## Exercise goal:
Check every line of the entries for the string "rectangle" and return the ones that contain it.

## Listed records:

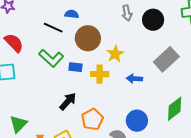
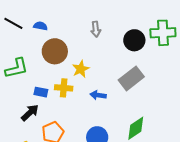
black circle: (153, 20) -> (134, 40), moved
black line: (53, 28) -> (13, 23), moved
green L-shape: (51, 58) -> (17, 68), turned -60
blue rectangle: (75, 67) -> (41, 92), moved

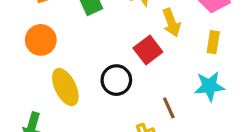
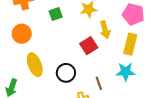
yellow rectangle: (213, 42) -> (130, 44), size x1.5
black circle: (116, 80) -> (66, 73), moved

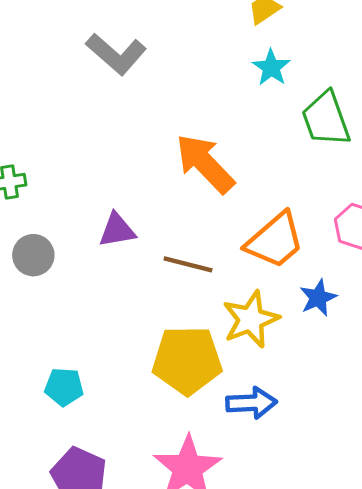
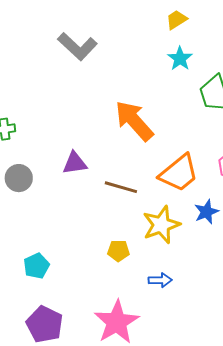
yellow pentagon: (187, 360) -> (118, 251), size x0.5
cyan pentagon: (64, 387) -> (36, 266), turned -30
blue arrow: (251, 403) -> (160, 280), size x0.7

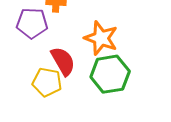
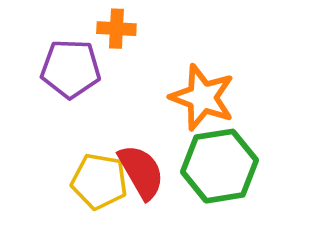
red semicircle: (63, 61) -> (141, 172), moved

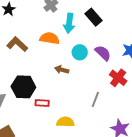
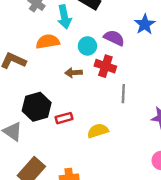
red cross: (118, 78) -> (105, 66), moved

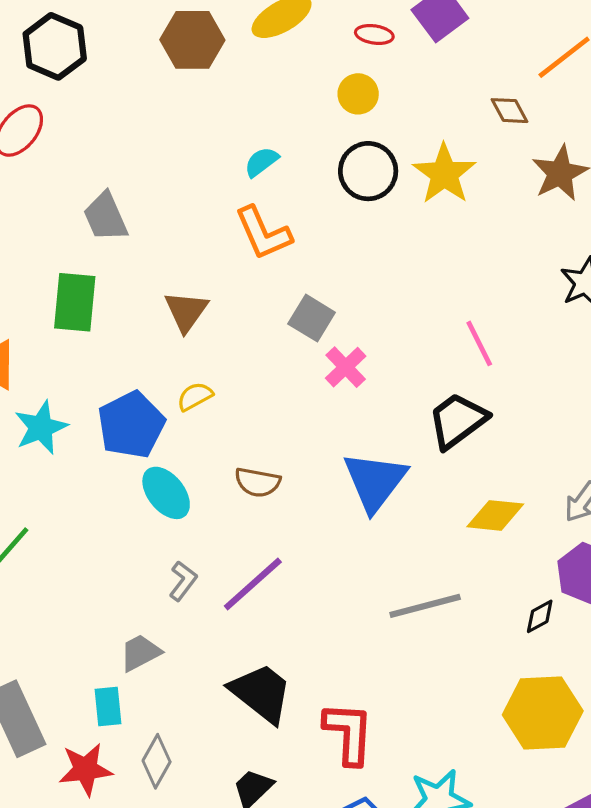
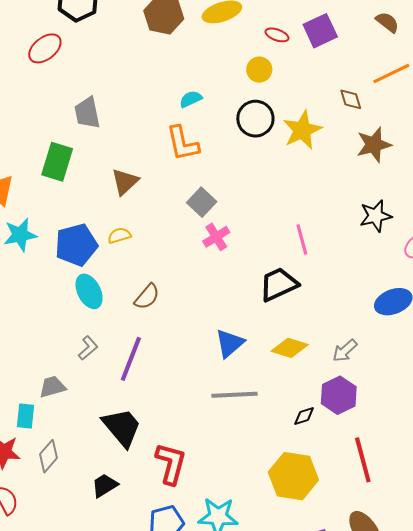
blue triangle: (375, 481) -> (230, 343), moved, size x0.7
brown semicircle: (258, 482) -> (147, 297), turned -72
purple line: (253, 584) -> (131, 359), turned -39

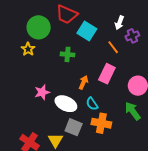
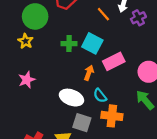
cyan square: (87, 31) -> (92, 43), moved
orange line: (113, 47) -> (103, 14), moved
pink rectangle: (107, 74) -> (114, 61), turned 42
pink star: (42, 92) -> (27, 80), moved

## Response to this task:
blue rectangle: (75, 67) -> (41, 92), moved
yellow rectangle: (213, 42) -> (130, 44), size x1.5
pink rectangle: (107, 74) -> (114, 61), turned 42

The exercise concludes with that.